YOUR TASK: Report every line from the material that contains the word "black".

SOURCE MATERIAL:
* * * *
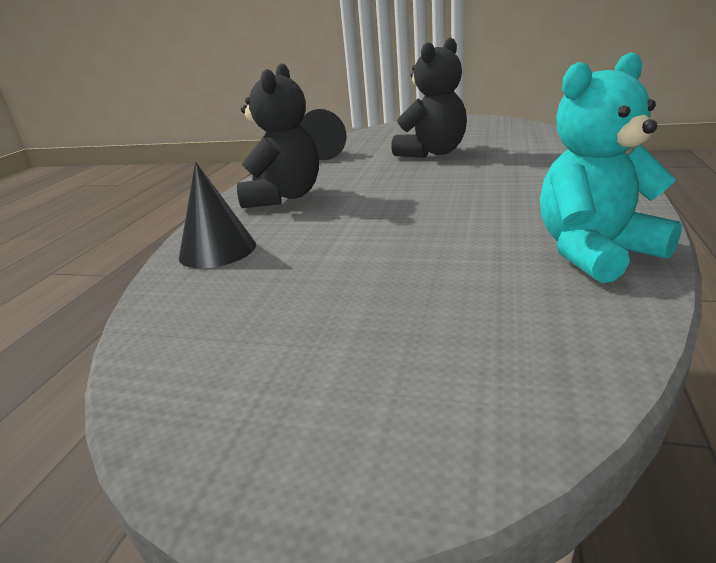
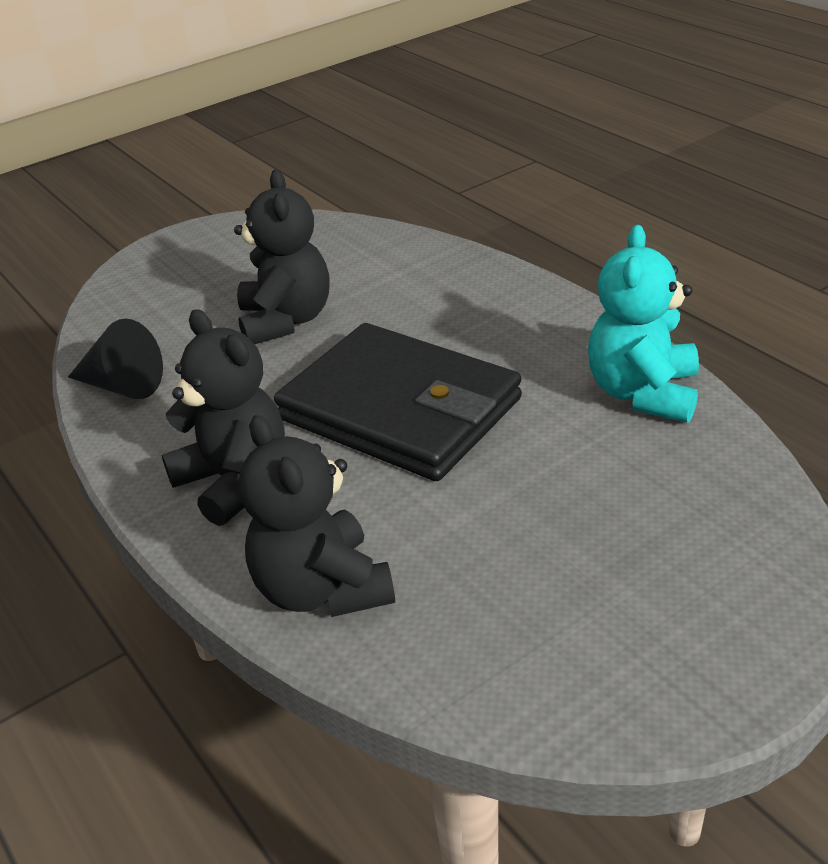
camera: 50 degrees left, 10 degrees up
black cone [179,162,256,268] -> black teddy bear [239,415,395,617]
none -> black wallet [274,323,522,481]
* * * *
WRITTEN ANSWER:
black cone [179,162,256,268] -> black teddy bear [239,415,395,617]
none -> black wallet [274,323,522,481]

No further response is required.